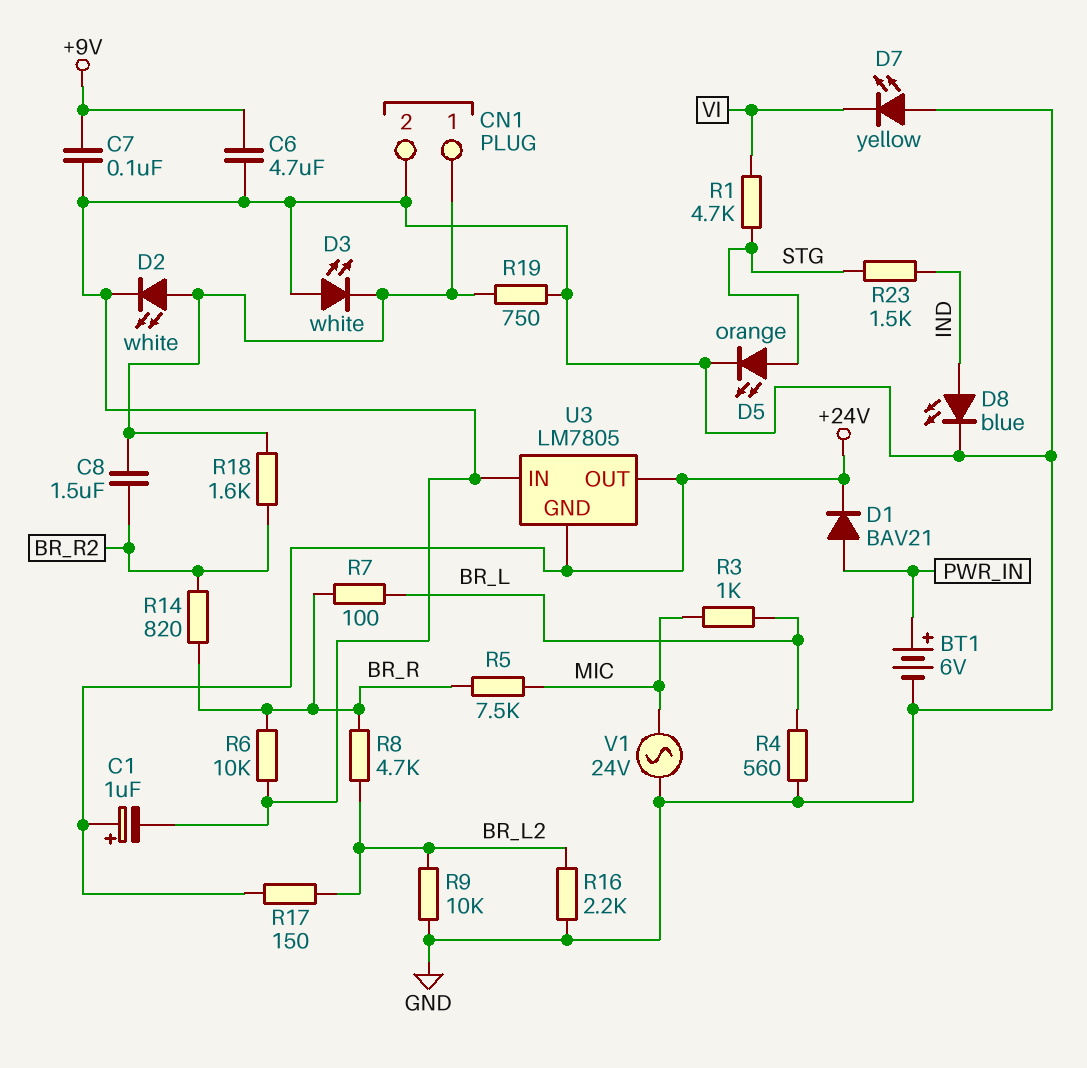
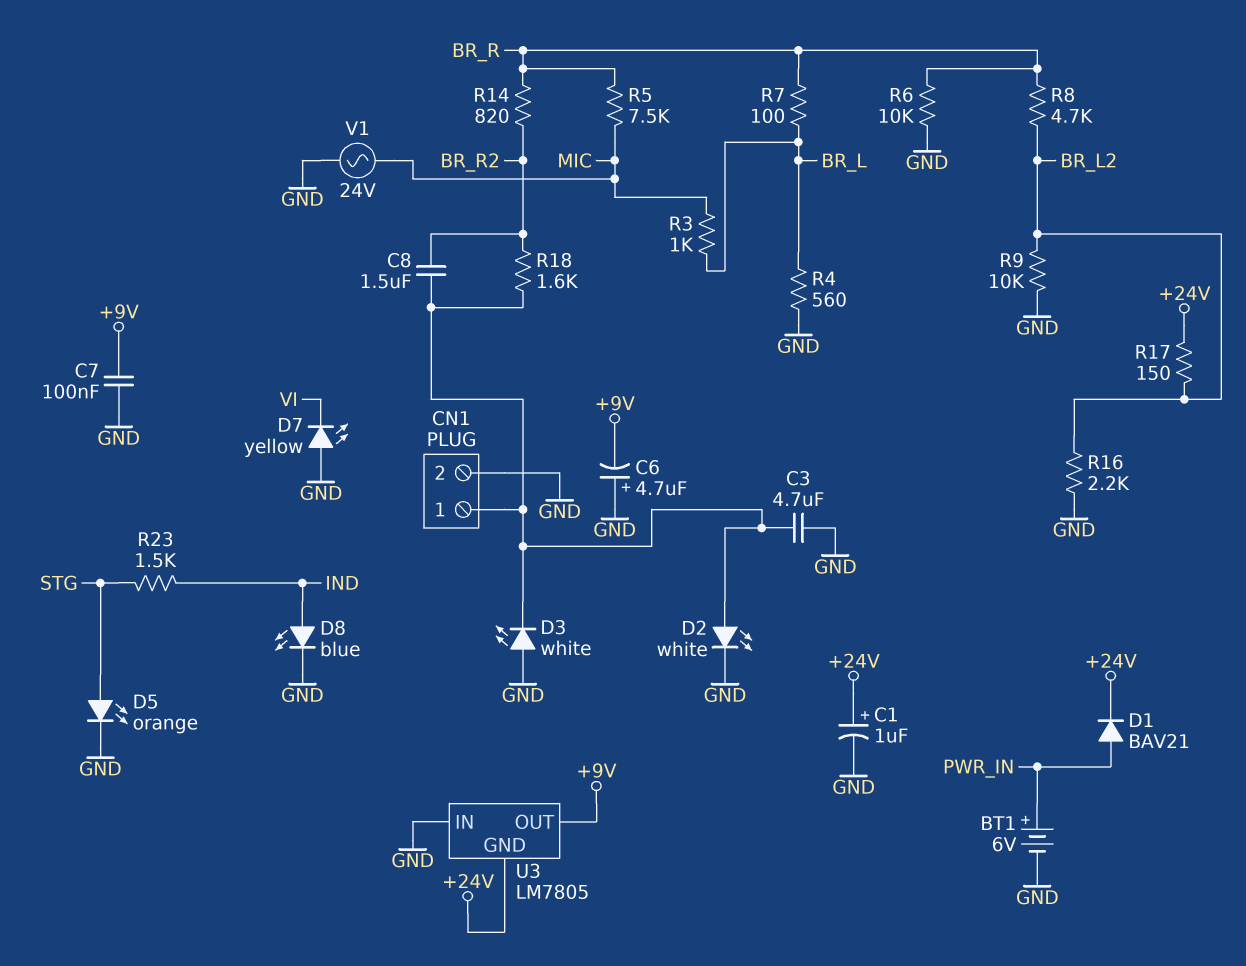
C3: none -> 4.7uF (CN1/1, GND)
C6: 4.7uF (+9V, GND) -> 4.7uF (plus GND, minus +9V)
R1: 4.7k (STG, VI) -> none
R19: 750 (CN1/1, GND) -> none
U3 pin OUT: +24V -> +9V

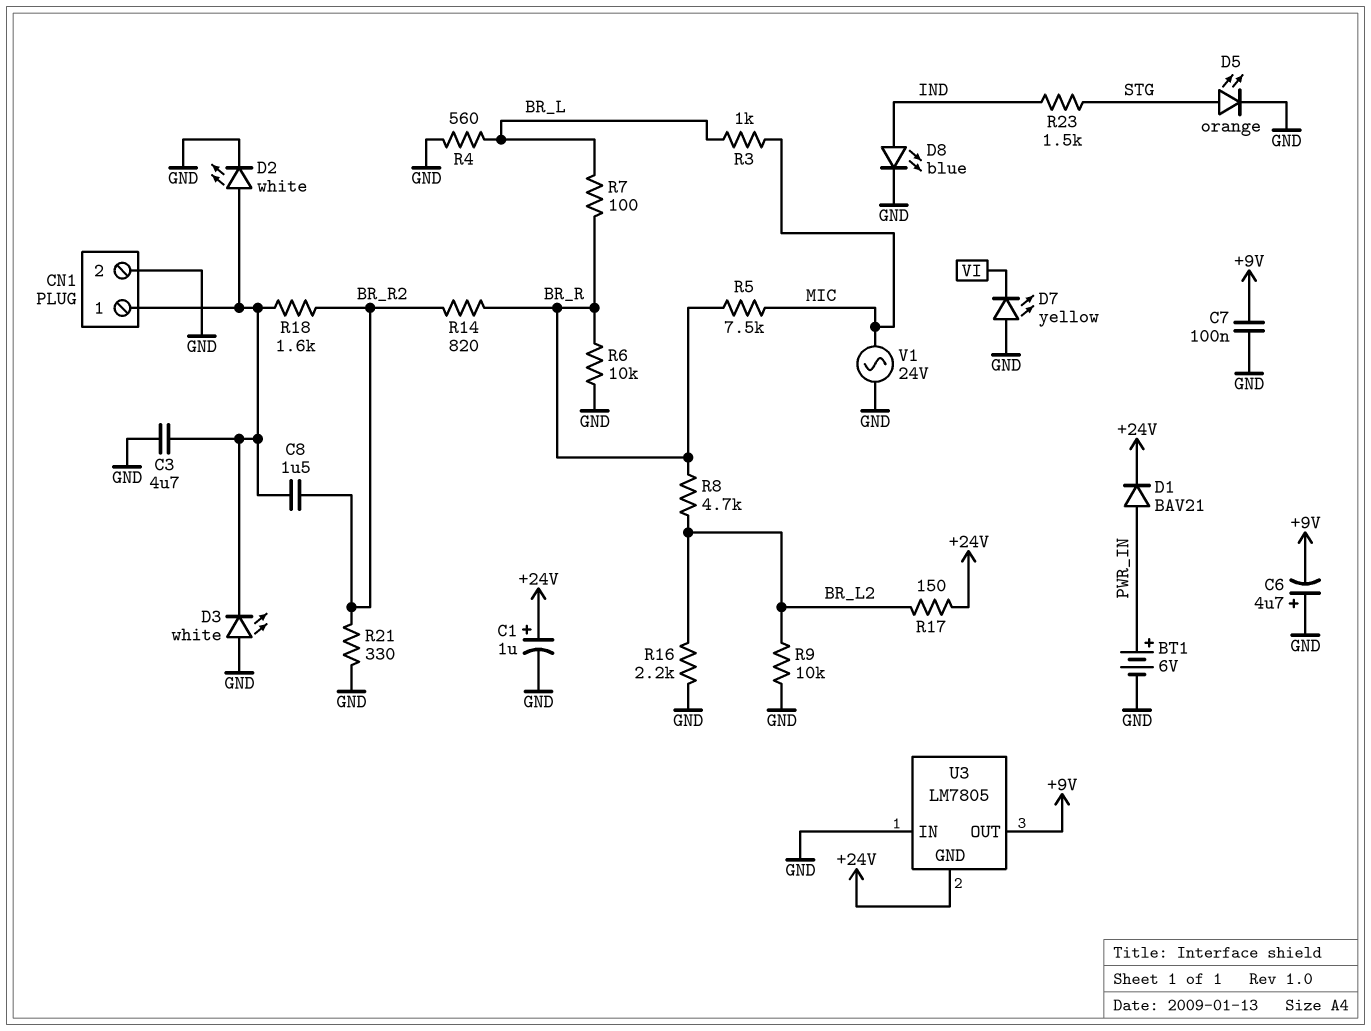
R21: none -> 330 (BR_R2, GND)

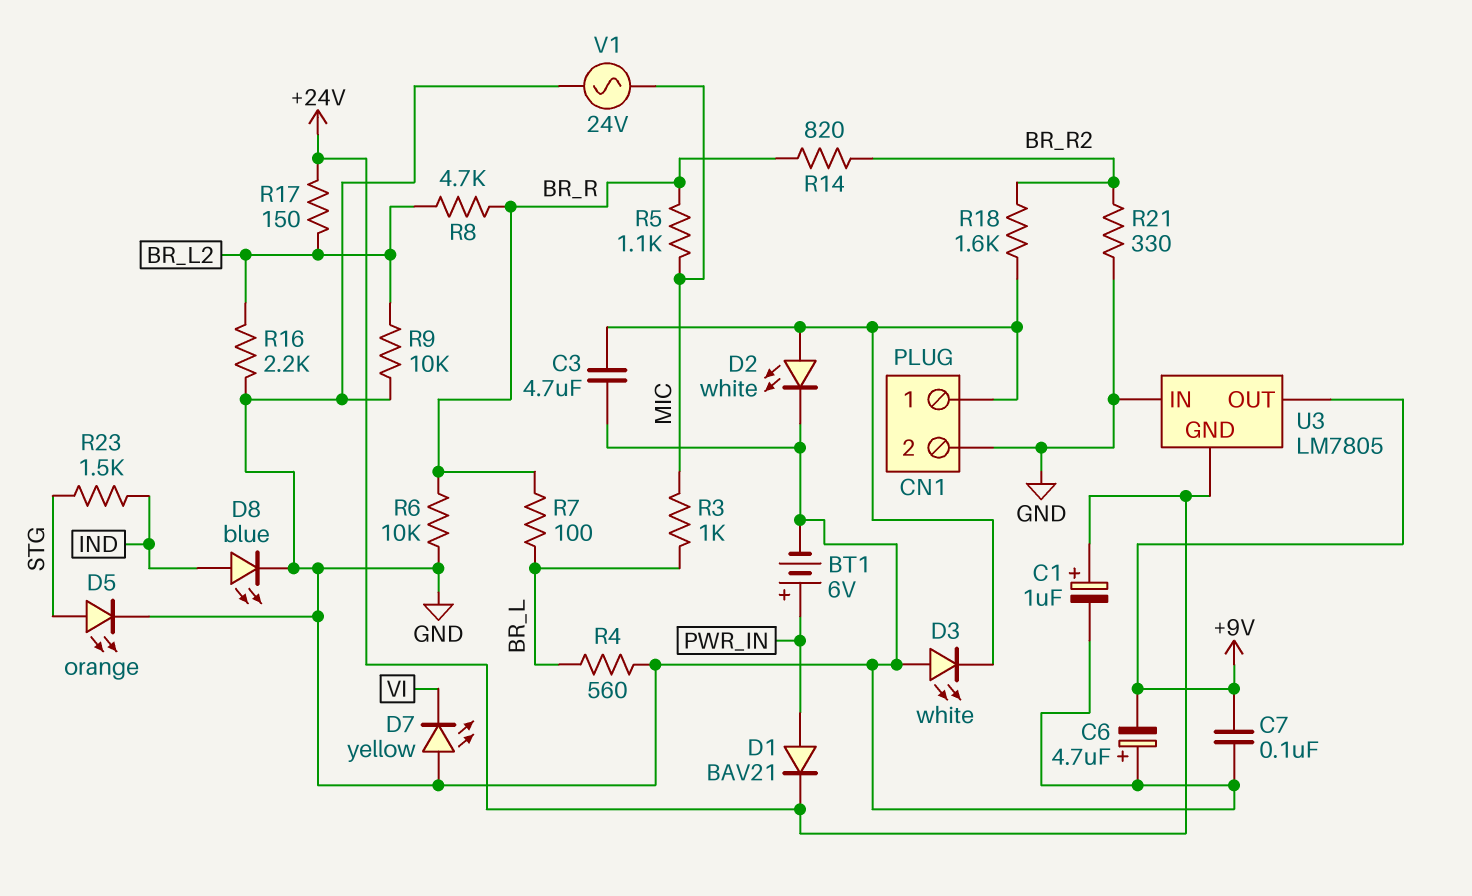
C8: 1.5uF (BR_R2, CN1/1) -> none
R5: 7.5k (BR_R, MIC) -> 1.1k (BR_R, MIC)

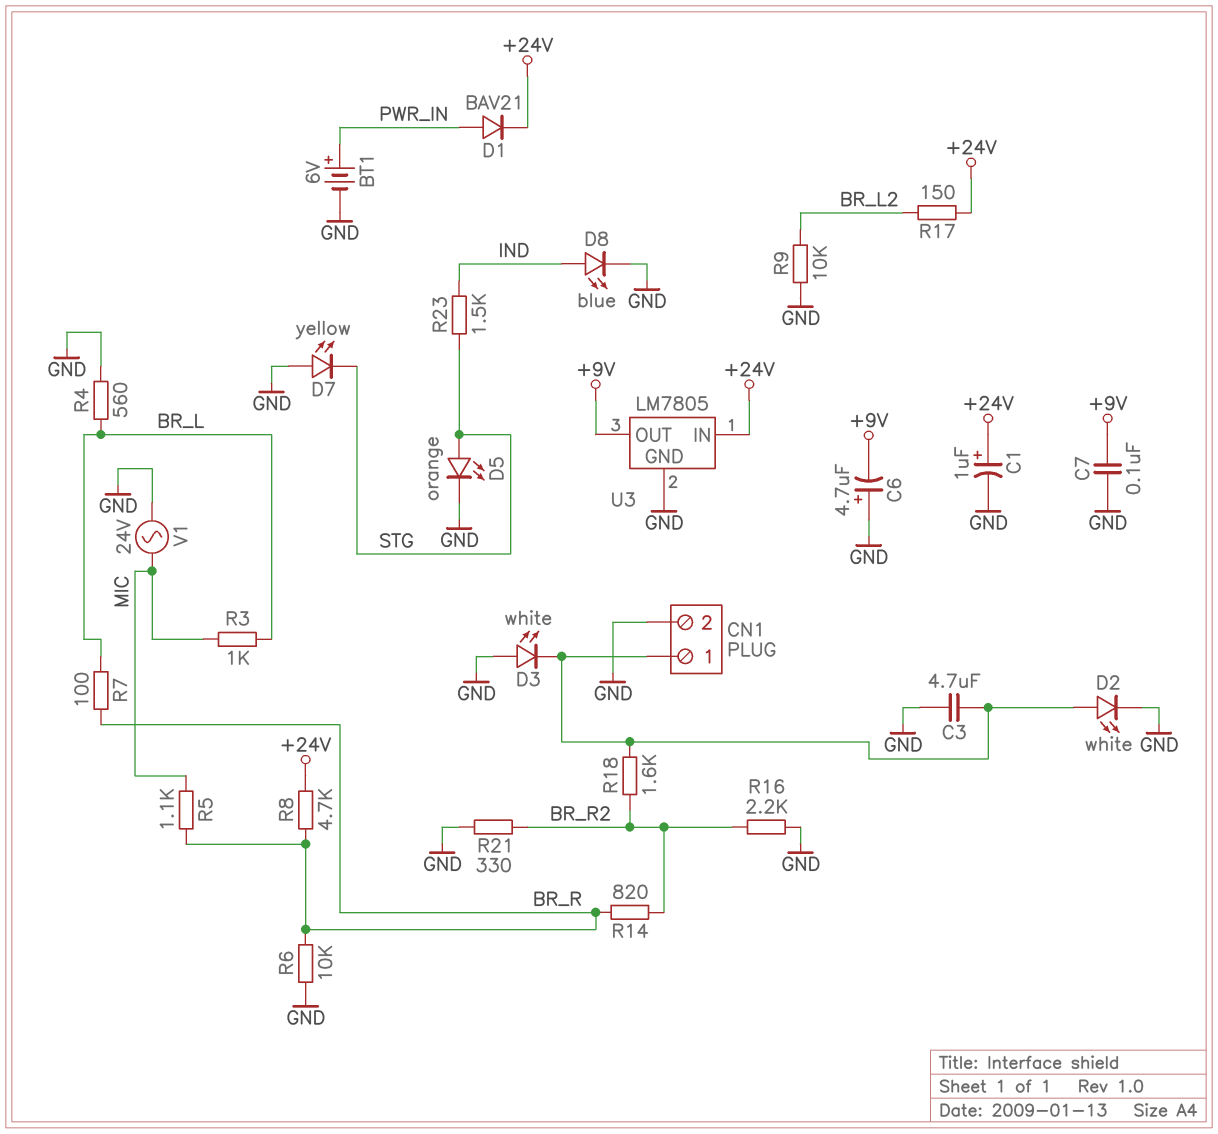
D7: LED yellow (A GND, K VI) -> LED yellow (A GND, K STG)
R8: 4.7k (BR_L2, BR_R) -> 4.7k (+24V, BR_R)
R16: 2.2k (BR_L2, GND) -> 2.2k (BR_R2, GND)
U3 pin GND: +24V -> GND
U3 pin IN: GND -> +24V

════════

> **What you should do**
A faithful, word-for-word copy of the data is needed; the pictures should not appear in it.

> **Answer**
C3: none -> 4.7uF (CN1/1, GND)
C6: 4.7uF (+9V, GND) -> 4.7uF (plus GND, minus +9V)
R1: 4.7k (STG, VI) -> none
R19: 750 (CN1/1, GND) -> none
U3 pin OUT: +24V -> +9V

R21: none -> 330 (BR_R2, GND)

C8: 1.5uF (BR_R2, CN1/1) -> none
R5: 7.5k (BR_R, MIC) -> 1.1k (BR_R, MIC)

D7: LED yellow (A GND, K VI) -> LED yellow (A GND, K STG)
R8: 4.7k (BR_L2, BR_R) -> 4.7k (+24V, BR_R)
R16: 2.2k (BR_L2, GND) -> 2.2k (BR_R2, GND)
U3 pin GND: +24V -> GND
U3 pin IN: GND -> +24V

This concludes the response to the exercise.